§ **Exercise objective**: The answer is the full listing below, copied exactly, with its pictures omitted.

§ **Records supplied**:

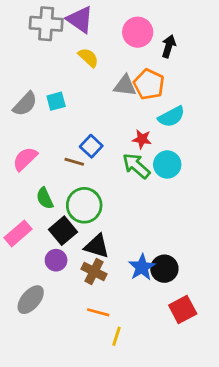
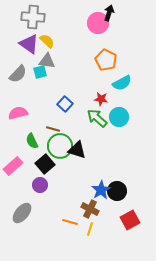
purple triangle: (80, 20) -> (29, 44), moved
black arrow: (169, 46) -> (109, 13), moved
yellow semicircle: (88, 58) -> (47, 41), moved
gray triangle: (125, 86) -> (47, 61), moved
pink semicircle: (25, 159) -> (18, 113), turned 30
brown line: (74, 162) -> (53, 129), moved
black triangle: (97, 246) -> (77, 150), moved
brown cross: (94, 271) -> (90, 209), moved
yellow line: (117, 336) -> (90, 229), moved

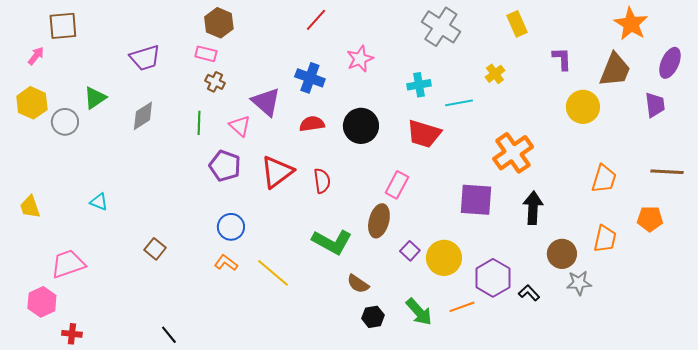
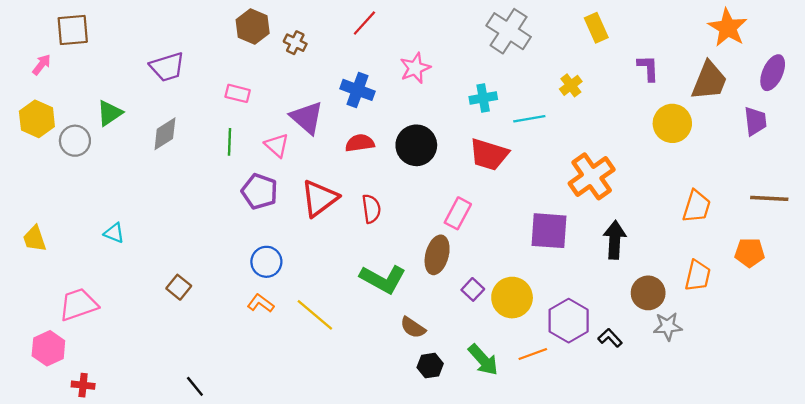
pink rectangle: (206, 54) -> (238, 93), moved
brown cross: (215, 82) -> (295, 43), moved

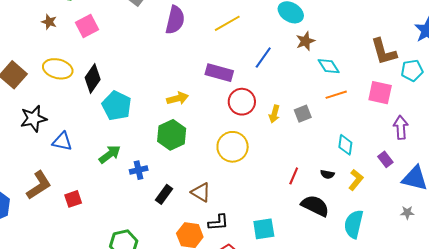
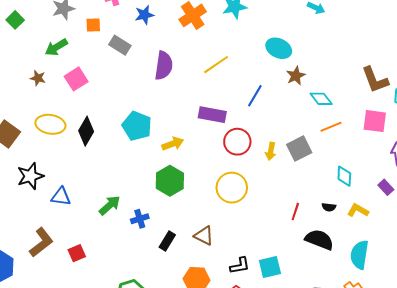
cyan pentagon: (117, 106) -> (137, 126), moved
gray square: (303, 114) -> (299, 148), size x1.4
yellow L-shape: (356, 180) -> (358, 210), turned -95
black L-shape: (218, 222) -> (240, 266), moved

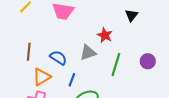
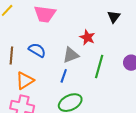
blue semicircle: (58, 58) -> (37, 50), moved
blue line: (72, 80) -> (64, 76), moved

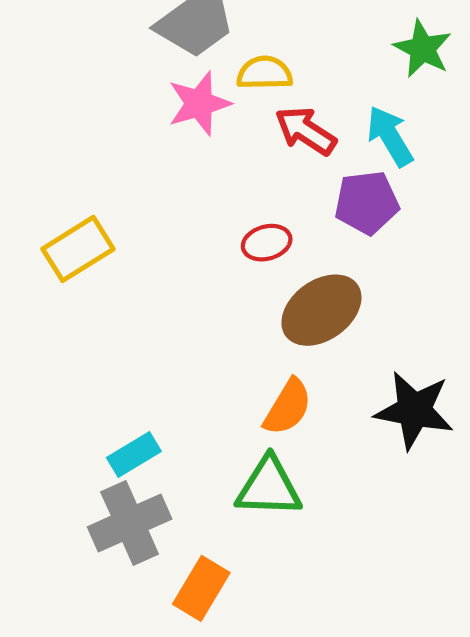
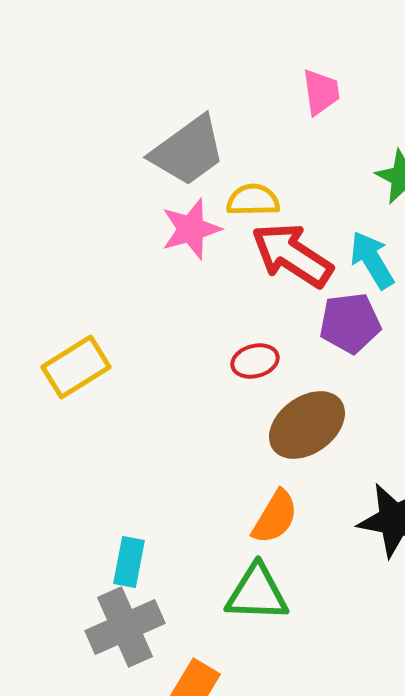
red arrow: (306, 131) -> (292, 255), size x1.4
cyan rectangle: (134, 454) -> (129, 562), turned -48

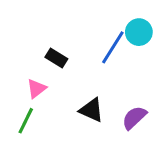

§ **Solved problem**:
purple triangle: (80, 20) -> (29, 44), moved
black arrow: (169, 46) -> (109, 13), moved
yellow semicircle: (88, 58) -> (47, 41), moved
gray triangle: (125, 86) -> (47, 61), moved
pink semicircle: (25, 159) -> (18, 113), turned 30
brown line: (74, 162) -> (53, 129), moved
black triangle: (97, 246) -> (77, 150), moved
brown cross: (94, 271) -> (90, 209), moved
yellow line: (117, 336) -> (90, 229), moved

pink rectangle: (206, 54) -> (238, 93), moved
brown cross: (215, 82) -> (295, 43), moved

cyan pentagon: (117, 106) -> (137, 126), moved
gray square: (303, 114) -> (299, 148), size x1.4
yellow L-shape: (356, 180) -> (358, 210), turned -95
black L-shape: (218, 222) -> (240, 266), moved

blue semicircle: (58, 58) -> (37, 50), moved
blue line: (72, 80) -> (64, 76), moved

red arrow: (306, 131) -> (292, 255), size x1.4
cyan rectangle: (134, 454) -> (129, 562), turned -48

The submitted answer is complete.